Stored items
****************

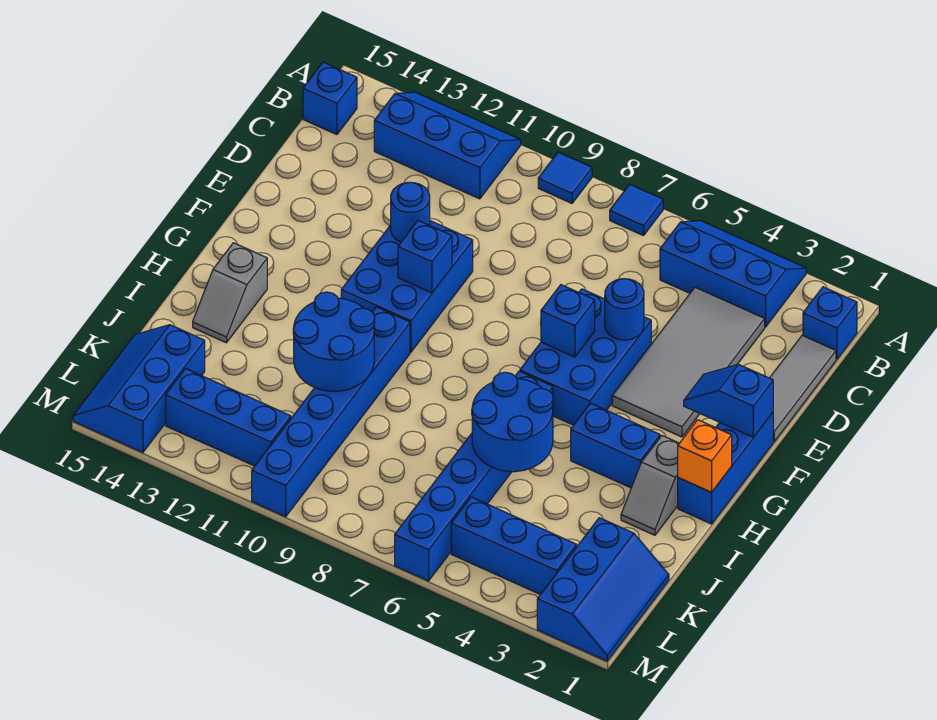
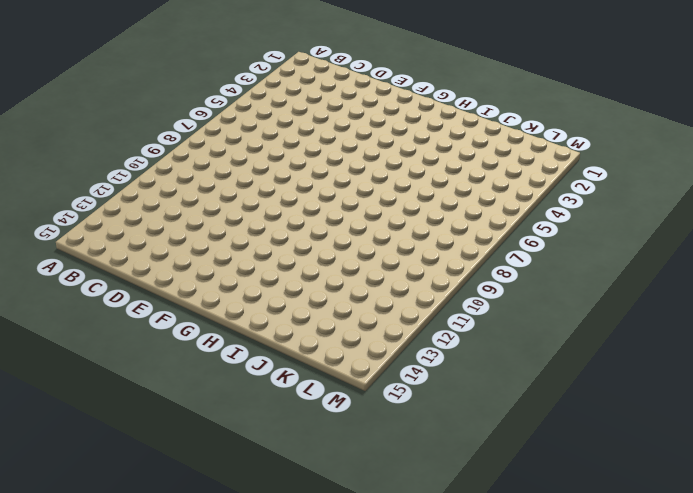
none -> blue 2x3 slope [660,221,806,327]
none -> blue 1x1 tile [610,184,663,236]
none -> blue 1x1 tile [538,152,592,203]

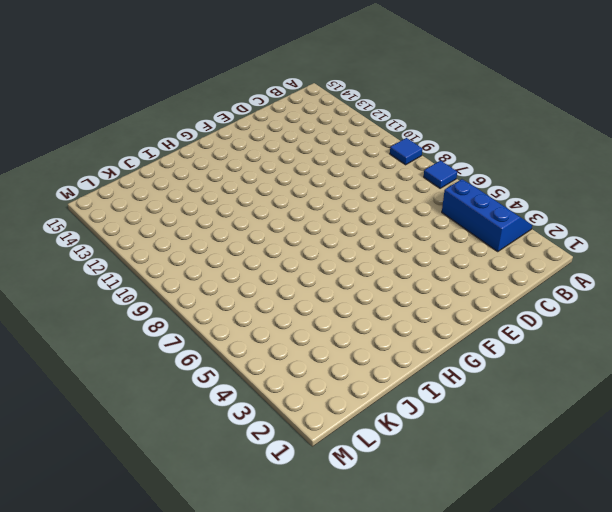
none -> blue 2x3 slope [374,92,521,199]
none -> blue 1x1 brick [803,287,857,359]
none -> blue 1x1 brick [303,62,357,135]

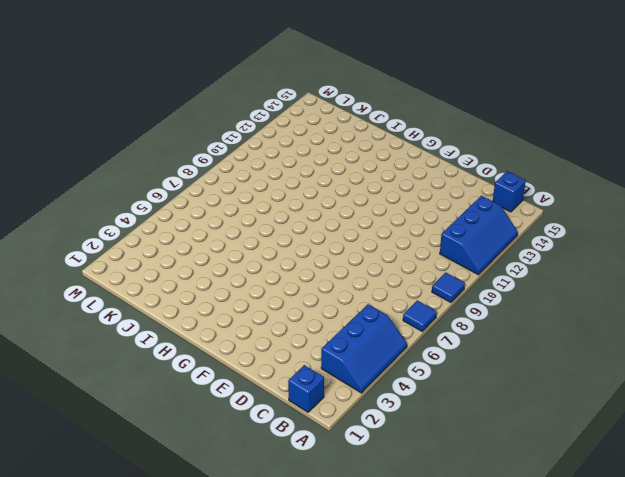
none -> grey 1x3 tile [770,336,836,442]
none -> grey 2x4 tile [612,287,765,437]
none -> blue 2x3 brick [520,289,651,425]

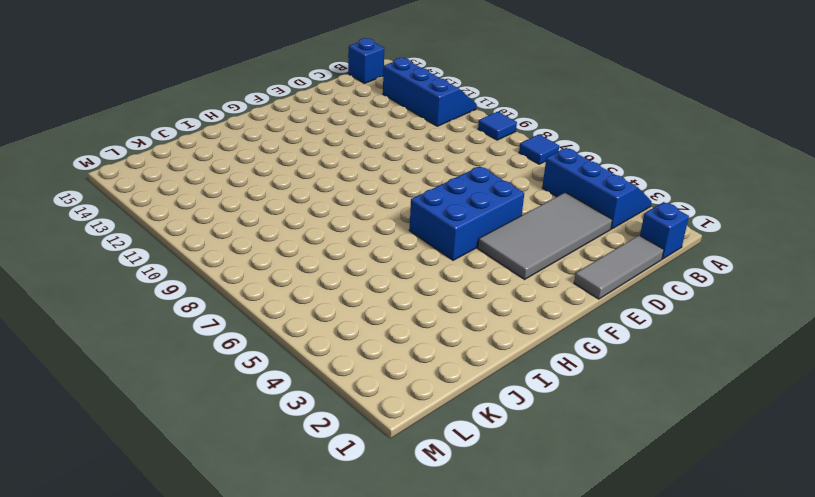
none -> blue 2x3 brick [341,221,473,352]
none -> blue 1x3 brick [678,413,773,524]
none -> grey 1x2 slope [621,436,679,535]

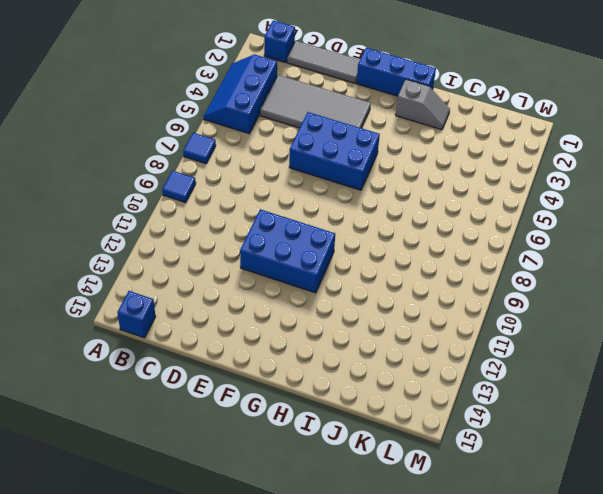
none -> blue 2x3 slope [374,92,521,199]
none -> blue 1x2 brick [571,403,660,488]
none -> blue 1x6 brick [395,371,553,581]

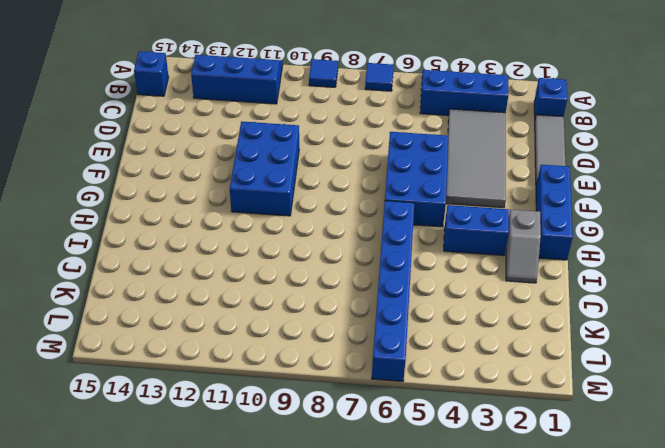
none -> blue 1x6 brick [252,307,410,517]
none -> grey 1x2 slope [193,243,267,343]
none -> blue 2x3 slope [537,518,669,661]

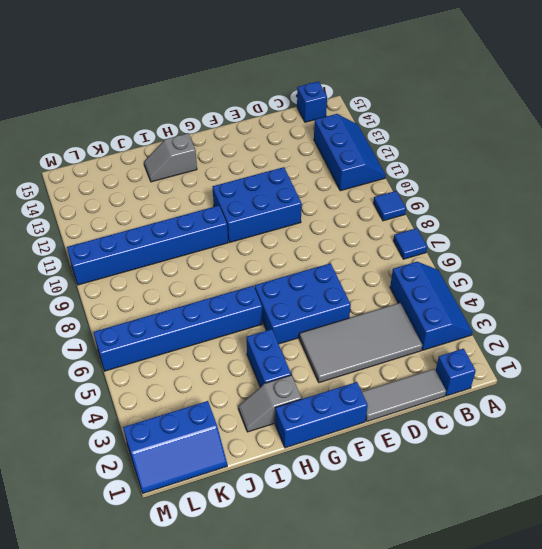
none -> blue 2x3 slope [73,325,205,453]
none -> blue 1x3 brick [451,497,577,595]
none -> blue 1x3 brick [166,369,291,466]

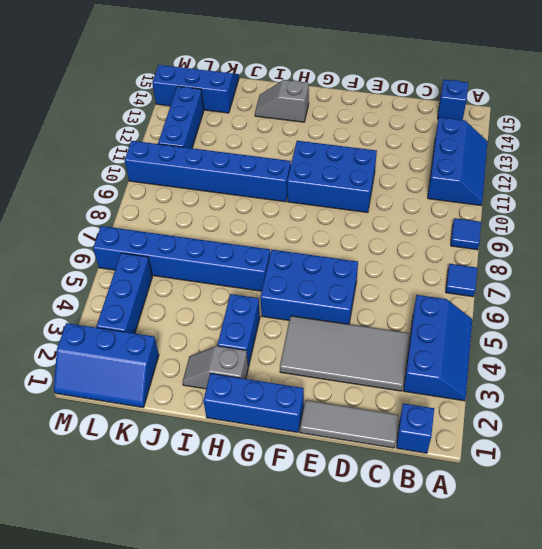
none -> blue 1x1 round brick [605,279,644,340]
none -> blue 1x1 round brick [391,182,430,242]
none -> blue 1x2 slope [684,364,773,437]

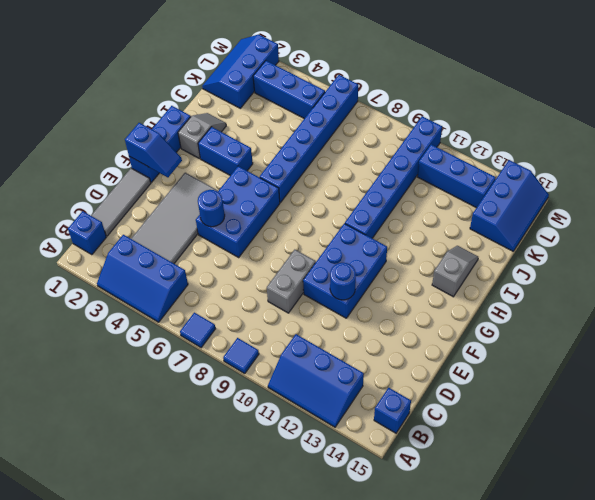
grey 1x2 brick [267,250,316,313] -> none
none -> blue 1x1 brick [541,285,595,357]
none -> blue 1x1 brick [398,220,452,293]
none -> orange 1x1 brick [678,420,732,492]

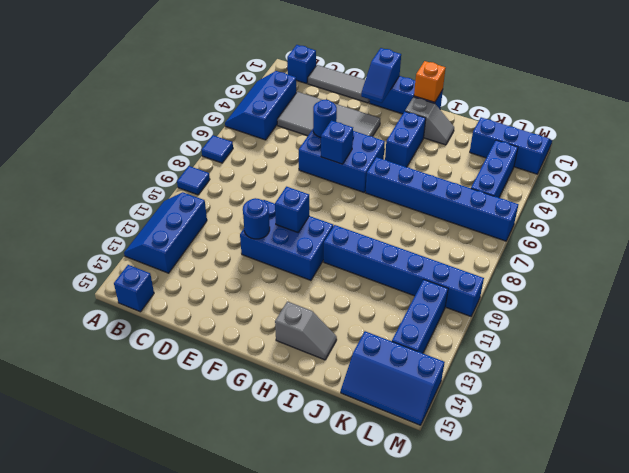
none -> blue 2x2 round brick [472,372,553,472]
none -> blue 2x2 round brick [293,292,375,391]

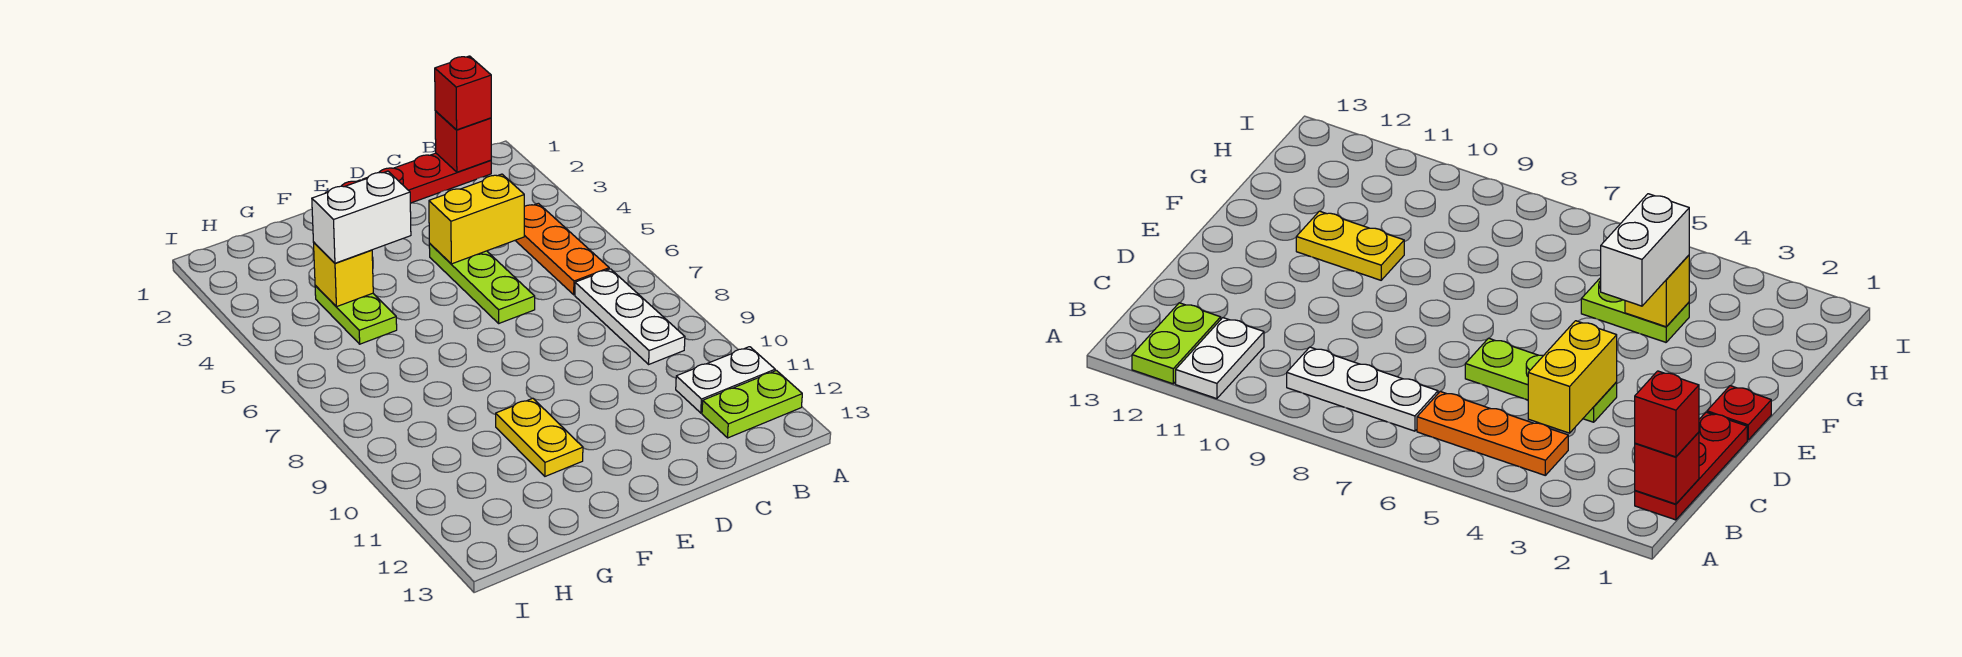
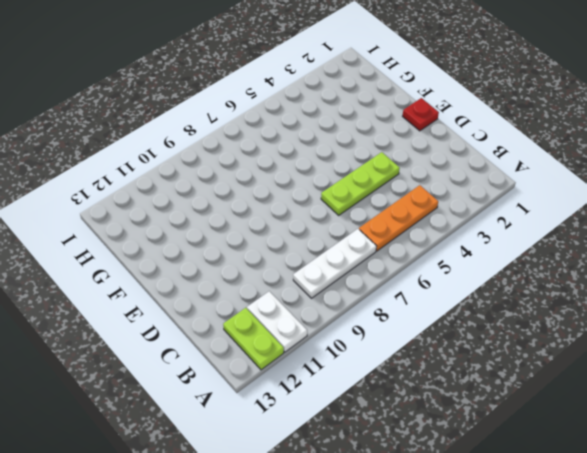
none -> red 1x3 plate [363,153,491,203]
none -> yellow 1x2 plate [496,398,583,476]
none -> lime 1x2 plate [315,285,397,344]

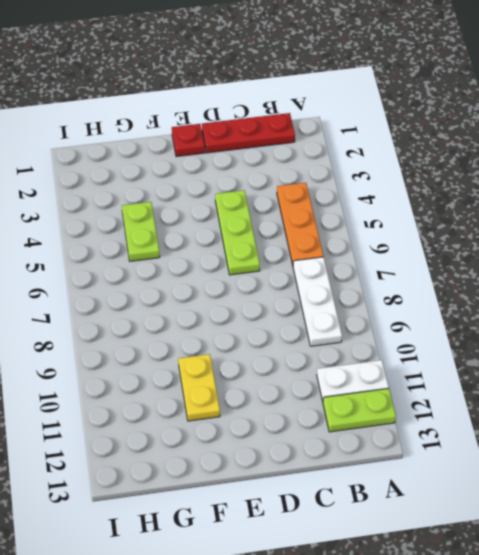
none -> red 1x1 brick [435,111,491,172]
none -> yellow 1x2 brick [429,174,524,264]
none -> yellow 1x1 brick [314,243,373,307]

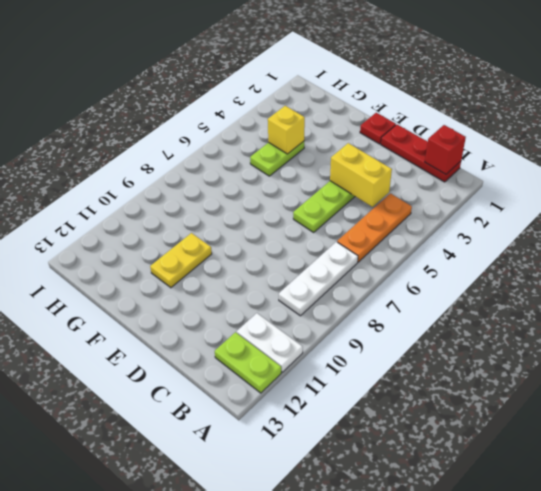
none -> red 1x1 brick [435,56,491,130]
none -> white 1x2 brick [312,171,411,263]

****************

Exercise requirements -
Every line of the records above should be copied exactly, while the pictures are left behind.

Final answer -
none -> blue 2x3 slope [660,221,806,327]
none -> blue 1x1 tile [610,184,663,236]
none -> blue 1x1 tile [538,152,592,203]

none -> blue 2x3 slope [374,92,521,199]
none -> blue 1x1 brick [803,287,857,359]
none -> blue 1x1 brick [303,62,357,135]

none -> grey 1x3 tile [770,336,836,442]
none -> grey 2x4 tile [612,287,765,437]
none -> blue 2x3 brick [520,289,651,425]

none -> blue 2x3 brick [341,221,473,352]
none -> blue 1x3 brick [678,413,773,524]
none -> grey 1x2 slope [621,436,679,535]

none -> blue 2x3 slope [374,92,521,199]
none -> blue 1x2 brick [571,403,660,488]
none -> blue 1x6 brick [395,371,553,581]

none -> blue 1x6 brick [252,307,410,517]
none -> grey 1x2 slope [193,243,267,343]
none -> blue 2x3 slope [537,518,669,661]

none -> blue 2x3 slope [73,325,205,453]
none -> blue 1x3 brick [451,497,577,595]
none -> blue 1x3 brick [166,369,291,466]

none -> blue 1x1 round brick [605,279,644,340]
none -> blue 1x1 round brick [391,182,430,242]
none -> blue 1x2 slope [684,364,773,437]

grey 1x2 brick [267,250,316,313] -> none
none -> blue 1x1 brick [541,285,595,357]
none -> blue 1x1 brick [398,220,452,293]
none -> orange 1x1 brick [678,420,732,492]

none -> blue 2x2 round brick [472,372,553,472]
none -> blue 2x2 round brick [293,292,375,391]

none -> red 1x3 plate [363,153,491,203]
none -> yellow 1x2 plate [496,398,583,476]
none -> lime 1x2 plate [315,285,397,344]

none -> red 1x1 brick [435,111,491,172]
none -> yellow 1x2 brick [429,174,524,264]
none -> yellow 1x1 brick [314,243,373,307]

none -> red 1x1 brick [435,56,491,130]
none -> white 1x2 brick [312,171,411,263]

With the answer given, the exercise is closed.